STORED ROWS
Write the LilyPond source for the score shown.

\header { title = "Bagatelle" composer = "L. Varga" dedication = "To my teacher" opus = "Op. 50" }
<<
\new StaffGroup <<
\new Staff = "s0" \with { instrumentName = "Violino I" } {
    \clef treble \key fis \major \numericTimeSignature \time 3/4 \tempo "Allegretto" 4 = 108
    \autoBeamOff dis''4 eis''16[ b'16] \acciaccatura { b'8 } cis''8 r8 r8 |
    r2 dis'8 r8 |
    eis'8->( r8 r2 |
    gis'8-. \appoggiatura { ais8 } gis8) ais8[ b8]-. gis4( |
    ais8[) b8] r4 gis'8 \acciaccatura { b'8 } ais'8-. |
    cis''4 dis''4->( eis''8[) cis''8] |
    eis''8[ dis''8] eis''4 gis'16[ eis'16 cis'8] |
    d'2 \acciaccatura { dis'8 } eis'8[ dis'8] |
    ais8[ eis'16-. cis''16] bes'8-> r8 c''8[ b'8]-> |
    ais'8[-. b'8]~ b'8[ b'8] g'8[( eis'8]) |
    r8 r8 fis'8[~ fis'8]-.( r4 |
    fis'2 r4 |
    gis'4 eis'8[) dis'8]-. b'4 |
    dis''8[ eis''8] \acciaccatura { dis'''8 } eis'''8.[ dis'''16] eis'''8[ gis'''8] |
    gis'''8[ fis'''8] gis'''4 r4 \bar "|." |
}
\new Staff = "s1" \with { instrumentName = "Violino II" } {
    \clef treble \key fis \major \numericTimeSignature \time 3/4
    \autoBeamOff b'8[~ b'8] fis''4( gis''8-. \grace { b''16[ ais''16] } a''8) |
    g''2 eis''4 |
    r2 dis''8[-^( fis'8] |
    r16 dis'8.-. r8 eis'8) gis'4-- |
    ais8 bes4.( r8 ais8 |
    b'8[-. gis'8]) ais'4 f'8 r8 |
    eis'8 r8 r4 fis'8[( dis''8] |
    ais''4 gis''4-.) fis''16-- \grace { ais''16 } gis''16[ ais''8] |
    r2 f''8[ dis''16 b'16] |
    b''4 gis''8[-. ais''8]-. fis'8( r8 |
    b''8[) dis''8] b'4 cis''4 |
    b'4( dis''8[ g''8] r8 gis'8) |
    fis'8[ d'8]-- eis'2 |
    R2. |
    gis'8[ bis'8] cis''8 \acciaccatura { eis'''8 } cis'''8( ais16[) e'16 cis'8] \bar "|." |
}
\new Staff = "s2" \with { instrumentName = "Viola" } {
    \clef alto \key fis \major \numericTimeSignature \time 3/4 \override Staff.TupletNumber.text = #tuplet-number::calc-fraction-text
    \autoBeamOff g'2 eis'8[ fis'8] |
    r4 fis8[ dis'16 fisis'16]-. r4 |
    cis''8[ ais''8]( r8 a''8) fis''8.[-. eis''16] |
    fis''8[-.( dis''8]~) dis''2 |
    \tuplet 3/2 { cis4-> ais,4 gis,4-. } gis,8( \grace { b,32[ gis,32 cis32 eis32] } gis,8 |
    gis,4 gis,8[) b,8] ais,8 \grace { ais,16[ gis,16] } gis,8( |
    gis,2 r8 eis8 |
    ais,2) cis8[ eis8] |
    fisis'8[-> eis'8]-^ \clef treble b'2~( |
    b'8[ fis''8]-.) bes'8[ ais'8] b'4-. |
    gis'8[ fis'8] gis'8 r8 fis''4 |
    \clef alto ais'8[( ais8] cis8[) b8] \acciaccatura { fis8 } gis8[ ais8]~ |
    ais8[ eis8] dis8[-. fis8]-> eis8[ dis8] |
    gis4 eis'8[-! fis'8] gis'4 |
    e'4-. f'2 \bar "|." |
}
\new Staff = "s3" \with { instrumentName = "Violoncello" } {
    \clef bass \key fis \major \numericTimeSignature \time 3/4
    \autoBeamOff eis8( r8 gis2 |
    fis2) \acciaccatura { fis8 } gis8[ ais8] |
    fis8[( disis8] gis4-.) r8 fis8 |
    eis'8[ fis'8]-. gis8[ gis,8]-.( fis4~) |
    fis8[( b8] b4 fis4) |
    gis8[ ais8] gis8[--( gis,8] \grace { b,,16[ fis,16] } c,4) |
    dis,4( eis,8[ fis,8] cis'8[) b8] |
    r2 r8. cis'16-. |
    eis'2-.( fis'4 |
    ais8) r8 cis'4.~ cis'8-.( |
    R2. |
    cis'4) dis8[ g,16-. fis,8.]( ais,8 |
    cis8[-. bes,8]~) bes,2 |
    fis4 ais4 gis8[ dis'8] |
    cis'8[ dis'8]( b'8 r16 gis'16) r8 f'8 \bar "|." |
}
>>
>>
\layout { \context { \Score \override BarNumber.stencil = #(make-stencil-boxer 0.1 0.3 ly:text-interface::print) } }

OBJECTIVE
Please pull out each line in the items above that contains the string "text". Case counts.

TASK ANSWER
    \clef alto \key fis \major \numericTimeSignature \time 3/4 \override Staff.TupletNumber.text = #tuplet-number::calc-fraction-text
\layout { \context { \Score \override BarNumber.stencil = #(make-stencil-boxer 0.1 0.3 ly:text-interface::print) } }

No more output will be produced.